* **Written request**
Select every line in the items below that contains the string "markup", treating uppercase and lowercase as different.

* **Data records**
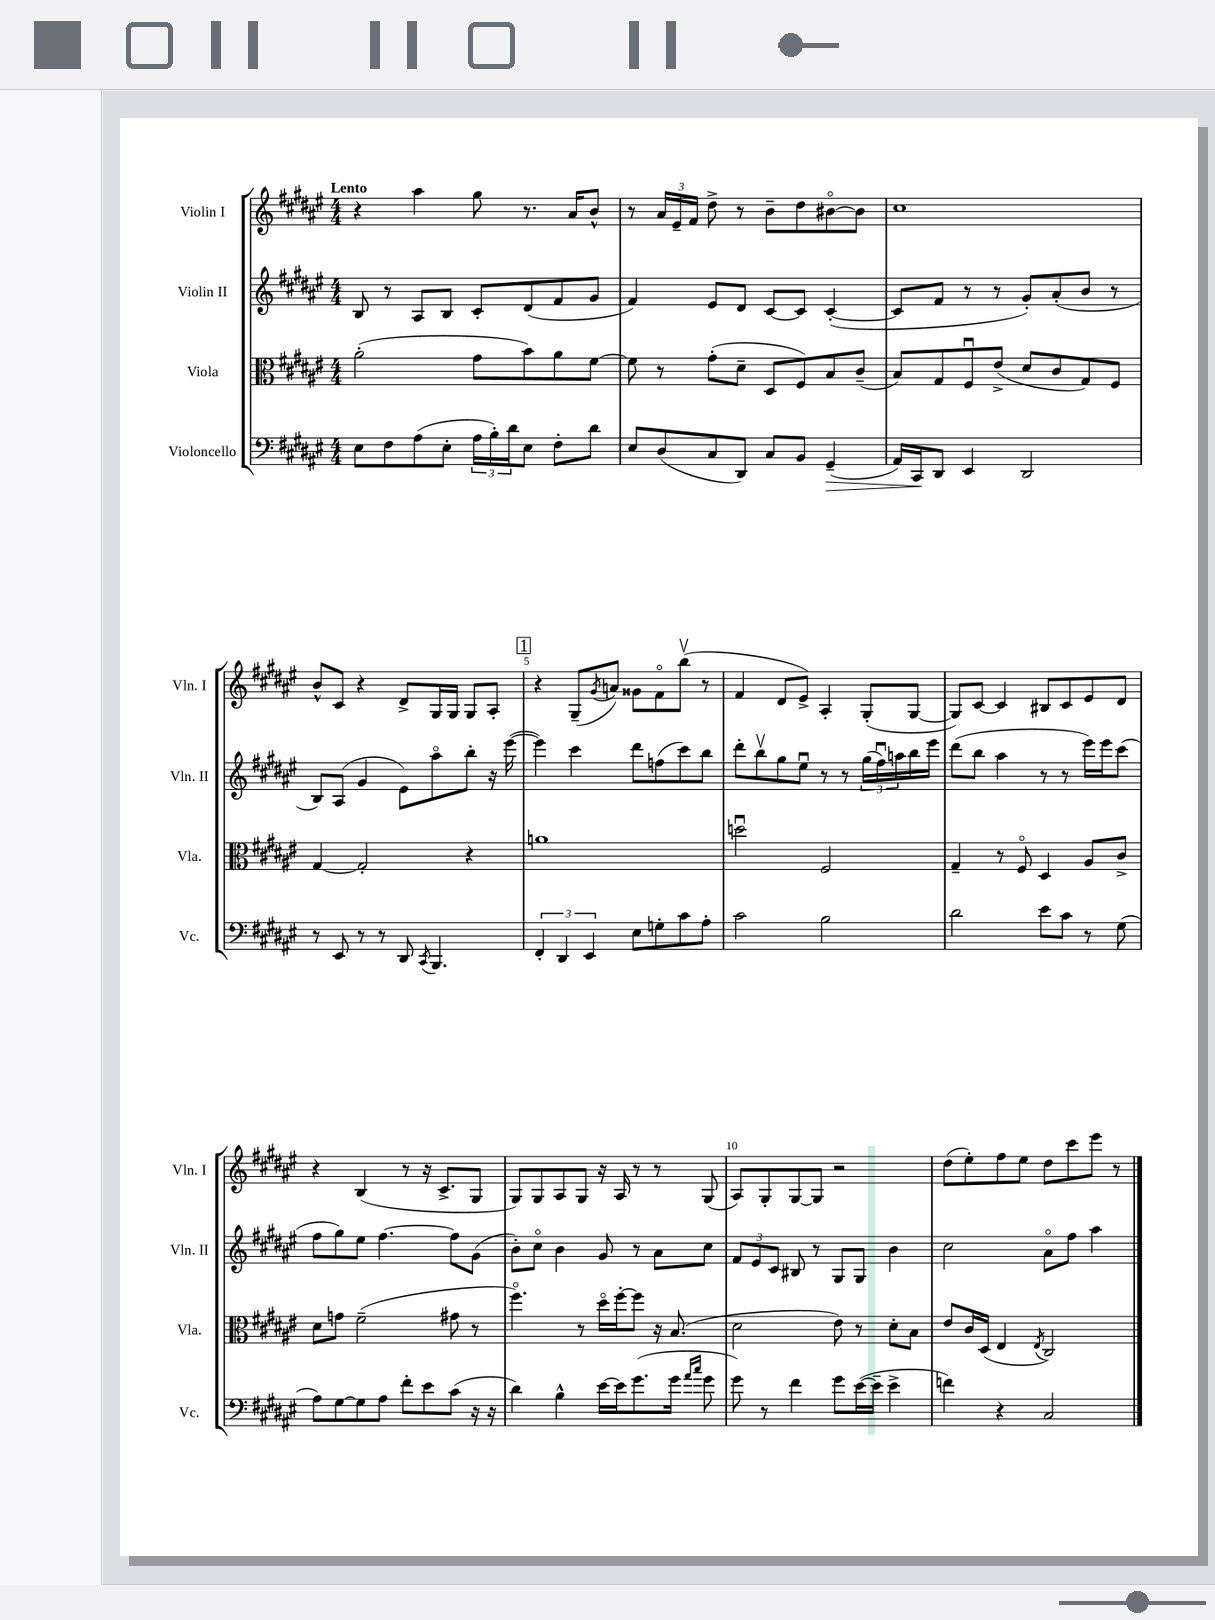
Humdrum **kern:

**kern	**kern	**kern	**kern
*staff4	*staff3	*staff2	*staff1
*clefF4	*clefC3	*clefG2	*clefG2
*k[f#c#g#d#a#e#]	*k[f#c#g#d#a#e#]	*k[f#c#g#d#a#e#]	*k[f#c#g#d#a#e#]
*M4/4	*M4/4	*M4/4	*M4/4
8E#	(2a#'	8B	4r
8F#	.	8r	.
(8A#	.	8A#	4aa#
8E#'	.	8B	.
24A#	8g#	8c#'	8gg#
24B')	.	.	.
24d#	.	.	.
8E#	8b)	(8d#	8.r
8F#'	8a#	8f#	.
.	.	.	16a#
8d#	[8f#	8g#	8b^^
=	=	=	=
8E#	8f#]	4f#)	8r
(8D#	8r	.	24a#
.	.	.	24e#~
.	.	.	24f#
8C#	(8g#'	8e#	8dd#^
8DD#)	8d#~	8d#	8r
8C#	8D#	[8c#	8b~
8BB	8F#)	8c#]	8dd#
(4GG#~	8B	([4c#'	[8b#o
.	(8c#~	.	8b#]
=	=	=	=
16AA#)	8B)	8c#]	1cc#
16CC#	.	.	.
8DD#	8G#	8f#	.
4EE#	8F#u	8r	.
.	(8e#^	8r	.
2DD#	8d#	8g#')	.
.	8c#	(8a#'	.
.	8G#)	8b	.
.	8F#	8r	.
=	=	=	=
8r	[4G#	8B)	8b^^
8EE#	.	(8A#	8c#
8r	2G#']	4g#	4r
8r	.	.	.
8DD#	.	8e#)	8d#^
8qCC#	.	.	.
4.BBB	.	8aa#o	16G#
.	.	.	16G#
.	4r	8bb'	8G#
.	.	16r	8A#'
.	.	([16eee#	.
=	=	=	=
6FF#'	1a	4eee#])	4r
6DD#	.	.	.
.	.	4ccc#	(8G#~
6EE#	.	.	.
.	.	.	8qg#
.	.	.	8a)
8E#	.	8ddd#	8g##
8G'	.	(8ff	8f#o
8c#	.	8ccc#)	(8bbv
8A#'	.	8bb	8r
=	=	=	=
2c#	2ddu	8ddd#'	4f#
.	.	8bbv	.
.	.	8gg#	8d#
.	.	8ee#u	8e#^)
2B	2F#	8r	4A#'
.	.	8r	.
.	.	(24gg#	(8G#'
.	.	24ff#u)	.
.	.	24aa	.
.	.	16bb	[8G#
.	.	16eee#	.
=	=	=	=
2d#	4G#~	(8ddd#	8G#])
.	.	8bb	[8c#
.	8r	4aa#	4c#]
.	8F#o	.	.
8e#	4D#	8r	8B#
8c#	.	8r	8c#
8r	8A#	16eee#)	8e#
.	.	16eee#	.
(8G#	8c#^	(8ccc#	8d#
=	=	=	=
8A#)	8d#	8ff#	4r
[8G#	8g	8gg#)	.
8G#]	(2f#~	8ee#	(4B
8A#	.	[4.ff#	.
8f#'	.	.	8r
8e#	.	.	16r
.	.	.	8.c#^
(8c#	8g#	8ff#]	.
16r	8r	(8g#	8G#
16r	.	.	.
=	=	=	=
4d#)	4.ff#o)	8b')	8G#)
.	.	8cc#o	8G#
4B^^	.	4b	8A#
.	8r	.	8G#
[16e#	16dd#o	8g#	16r
16e#]	[16ff#'	.	16A#
(8.g#	8ff#]	8r	8r
.	16r	8a#	8r
16g#	(8.B	.	.
16qqa#	.	.	.
16qqcc#	.	.	.
8g#	.	8cc#	(8G#
=	=	=	=
8g#)	2d#	12f#	8A#)
.	.	12e#	.
8r	.	.	8G#'
.	.	12c#	.
4f#	.	8B#	[8G#
.	.	8r	8G#]
8g#	8e#)	8G#	2r
([16e#	8r	8G#	.
16e#~]	.	.	.
4e#^	8d#'	4b	.
.	8B	.	.
=	=	=	=
4f)	8e#	2cc#	(8dd#
.	16c#	.	8ee#')
.	(16D#	.	.
4r	4E#	.	8ff#
.	.	.	8ee#
.	8qE#	.	.
2C#	2C#)	8a#o	8dd#
.	.	8ff#	8ccc#
.	.	4aa#	8eee#
.	.	.	8r
==	==	==	==
*-	*-	*-	*-
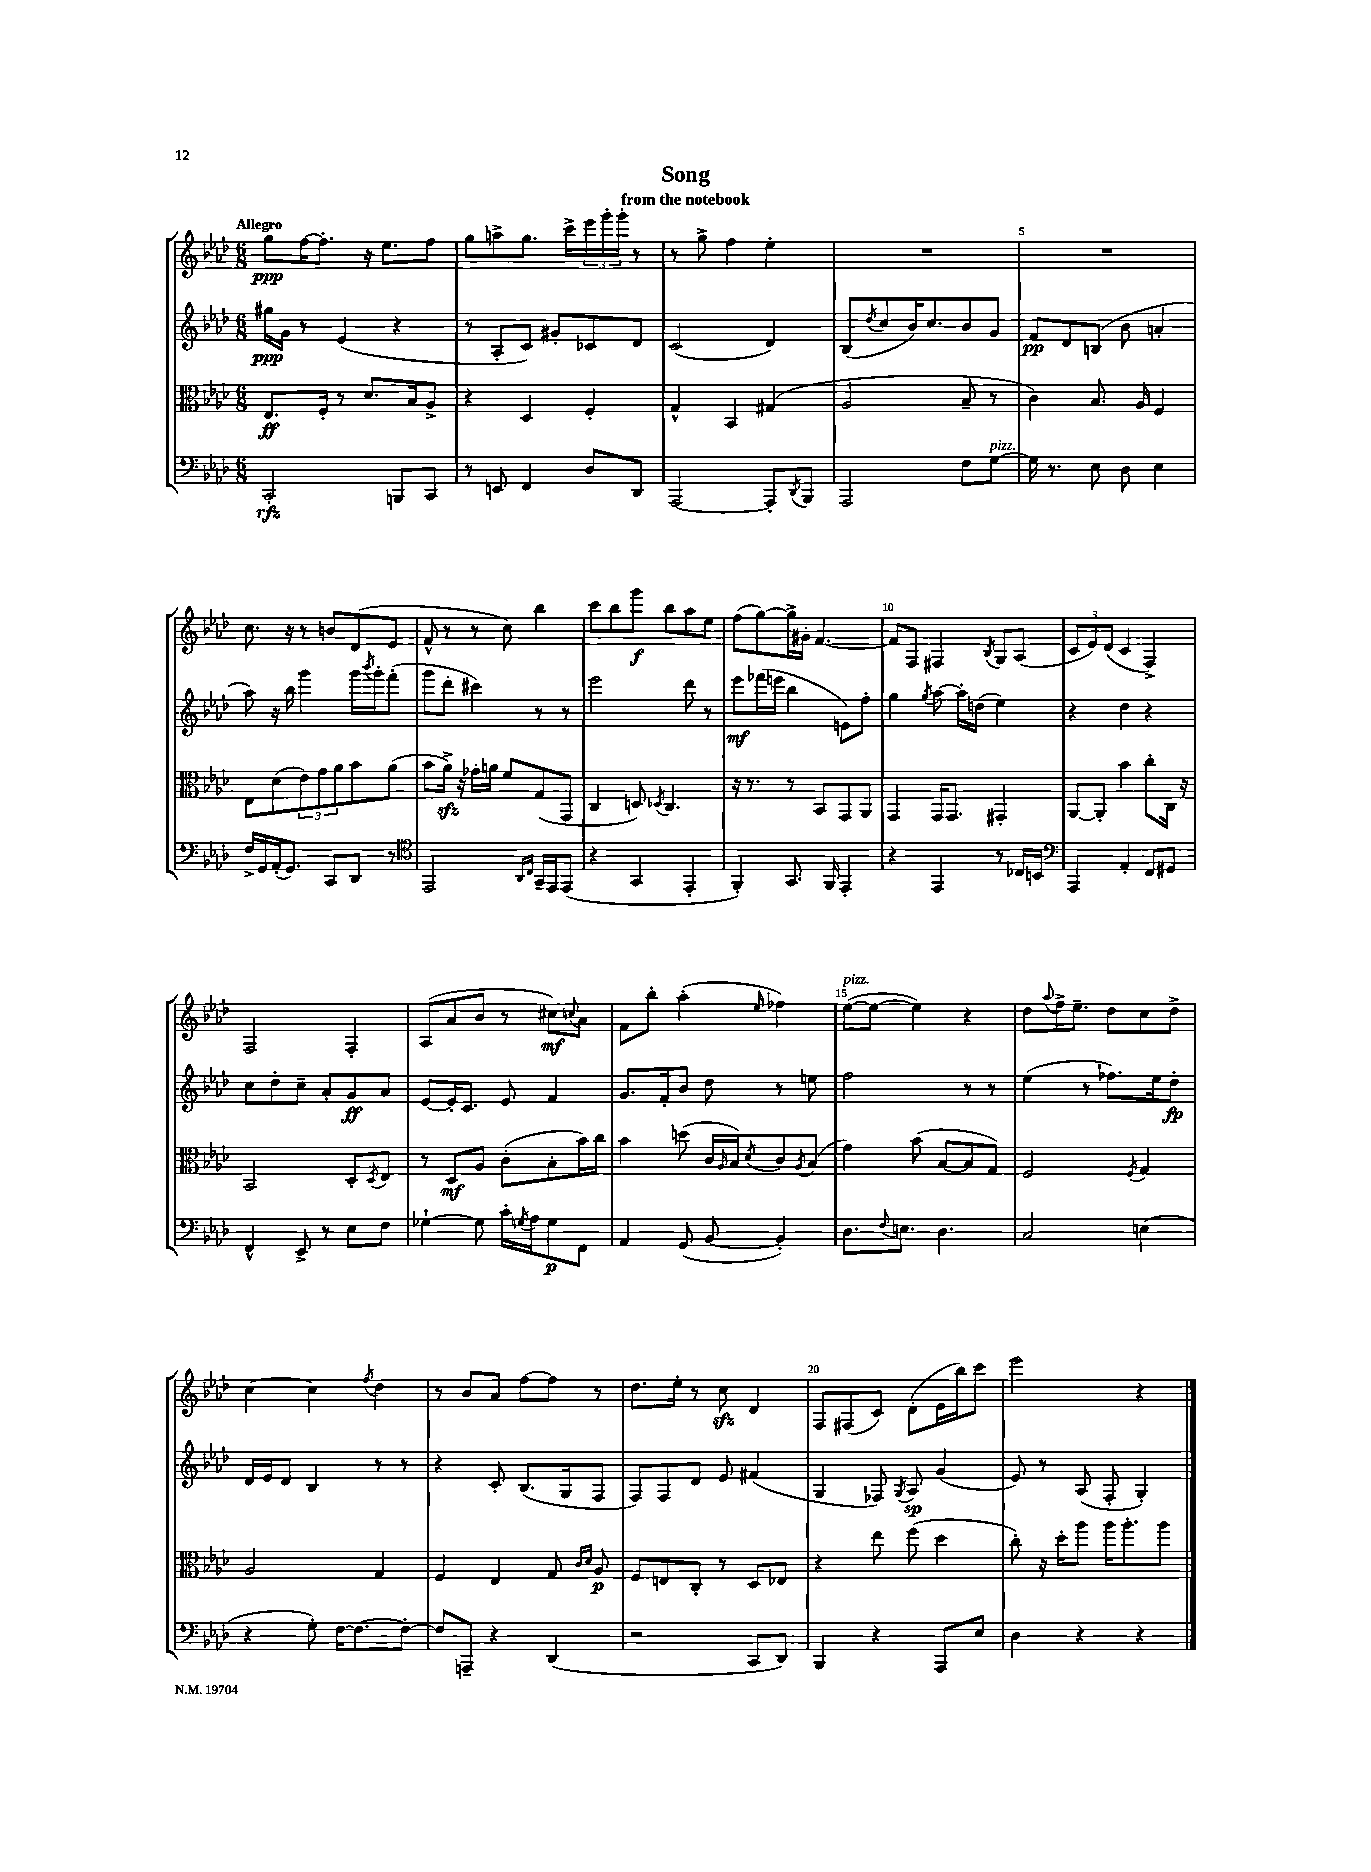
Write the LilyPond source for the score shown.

\header { title = "Song" subtitle = "from the notebook" }
<<
\new StaffGroup <<
\new Staff = "s0" {
    \clef treble \key aes \major \numericTimeSignature \time 6/8 \tempo "Allegro"
    g''8\ppp f''16~ f''8.-. r16 ees''8. f''8 |
    g''8 a''8-> g''8. c'''16-> \tuplet 3/2 { ees'''16 g'''16-. g'''16-. } r8 |
    r8 g''8-> f''4 ees''4-. |
    R2. |
    R2. |
    c''8. r16 r8 b'8 des'8( ees'8 |
    f'8-^ r8 r8 c''8) bes''4 |
    c'''8 bes''8 g'''8\f bes''8 aes''8 ees''8 |
    f''8( g''8~) g''16-> gis'16-. f'4.~ |
    f'8 f8 fis4 \acciaccatura { bes8 } g8 aes8( |
    \tuplet 3/2 { c'8 ees'8) des'8( } c'4 f4->) |
    f2 f4-. |
    aes8( aes'8 bes'8 r8 cis''8\mf) \appoggiatura { c''8 } aes'8 |
    f'8 bes''8-. aes''4-.( \grace { ees''16 } fes''4) |
    ees''8~^\markup { \italic "pizz." }( ees''8~ ees''4) r4 |
    des''8 \appoggiatura { aes''8 } f''16-> ees''8.-- des''8 c''8 des''8-> |
    c''4~ c''4 \acciaccatura { f''8 } des''4 |
    r8 bes'8 aes'8 f''8~ f''8 r8 |
    des''8. ees''16-. r8 c''8\sfz des'4 |
    f8 fis8( c'8) des'8-.( ees'16 bes''16) c'''8 |
    ees'''2 r4 \bar "|." |
}
\new Staff = "s1" {
    \clef treble \key aes \major \numericTimeSignature \time 6/8
    gis''16\ppp g'16 r8 ees'4( r4 |
    r8 aes8-. c'8) gis'8-. ces'8 des'8 |
    c'2( des'4) |
    bes8( \acciaccatura { des''8 } c''8 bes'16) c''8. bes'8 g'8 |
    f'8\pp des'8 b8( bes'8 a'4-. |
    aes''8) r16 bes''16 g'''4 g'''16 \acciaccatura { bes'''8 } g'''16-. f'''8-.( |
    g'''8 des'''8-. cis'''4) r8 r8 |
    ees'''2 des'''8 r8 |
    ees'''8\mf fes'''16( e'''16 bes''4 e'8) f''8-. |
    g''4 \acciaccatura { g''8 } aes''8~ aes''16-. d''16( ees''4) |
    r4 des''4 r4 |
    c''8 des''8-. c''8-- aes'8-. g'8\ff aes'8 |
    ees'8~ ees'16-. c'8. ees'8 f'4 |
    g'8. f'16-. bes'8 des''8 r8 e''8 |
    f''2 r8 r8 |
    ees''4( r8 fes''8.) ees''16 des''8-.\fp |
    des'16 ees'16 des'8 bes4 r8 r8 |
    r4 c'8-. bes8.( g16 f8 |
    f8) f8 des'8 ees'8 fis'4( |
    g4 fes8) \acciaccatura { g8 } aes8\sp g'4( |
    ees'8) r8 aes8( f8-. g4-.) \bar "|." |
}
\new Staff = "s2" {
    \clef alto \key aes \major \numericTimeSignature \time 6/8
    ees8.\ff f16-. r8 des'8. bes16 aes8-> |
    r4 des4 f4-. |
    g4-^ bes,4 gis4( |
    aes2 bes8-- r8 |
    c'4) bes8. aes16 f4 |
    ees8 des'8( \tuplet 3/2 { ees'8) g'8 aes'8 } bes'8 aes'8( |
    bes'8 aes'16->\sfz) r16 ges'16-. a'16 f'8 g8( g,8 |
    c4 d8) \acciaccatura { des8 } c4. |
    r16 r8. r8 bes,8 g,8 aes,8 |
    g,4 g,16 g,8. gis,4-. |
    aes,8~ aes,8-. bes'4 c''8-. c16 r16 |
    bes,2 des8-. \acciaccatura { des8 } ees8 |
    r8 des8\mf aes8 c'8-.( bes8-. bes'16) c''16 |
    bes'4 d''8( c'16 \grace { aes16 } bes16) \acciaccatura { des'8 } c'8 \acciaccatura { aes8 } bes8( |
    g'4) bes'8( bes8~ bes8 g8) |
    f2 \acciaccatura { f8 } g4 |
    aes2 g4 |
    f4 ees4 g8 \grace { c'16 des'16 } aes8\p |
    f8 e8 c8-. r8 des8 ees8 |
    r4 ees''8 f''8( des''4 |
    c''8-.) r16 des''16-. aes''8 aes''16 aes''8.-. aes''8 \bar "|." |
}
\new Staff = "s3" {
    \clef bass \key aes \major \numericTimeSignature \time 6/8
    c,2-.\rfz b,,8 c,8 |
    r8 e,8 f,4 des8 des,8 |
    aes,,2~ aes,,8-. \acciaccatura { des,8 } bes,,8 |
    aes,,2 f8 g8~^\markup { \italic "pizz." } |
    g16 r8. ees8 des8 ees4 |
    f16-> g,16 aes,16-.( g,8.) c,8 des,8 r8 |
    \clef tenor ees,2 \grace { aes,16 c16 } g,16-- ees,16 ees,8( |
    r4 g,4 ees,4-. |
    f,4-.) g,8. f,16 ees,4-. |
    r4 ees,4 r8 ces16 b,16 |
    \clef bass aes,,4 aes,4-. f,8 gis,8 |
    f,4-^ ees,8-> r8 ees8 f8 |
    ges4~-! ges8 c'16-. \acciaccatura { g8 } aes16 g8\p f,8 |
    aes,4 g,8( bes,8~ bes,4-.) |
    des8. \appoggiatura { f8 } e8. des4. |
    c2 e4( |
    r4 g8-.) f16~ f8.~ f8~-. |
    f8 a,,8-- r4 des,4( |
    r2 c,8 des,8) |
    bes,,4 r4 aes,,8 ees8 |
    des4 r4 r4 \bar "|." |
}
>>
>>
\layout { \context { \Score \override BarNumber.break-visibility = ##(#f #t #t) barNumberVisibility = #(every-nth-bar-number-visible 5) } }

* **Solution**
    ees''8~^\markup { \italic "pizz." }( ees''8~ ees''4) r4 |
    aes,,2 f8 g8~^\markup { \italic "pizz." } |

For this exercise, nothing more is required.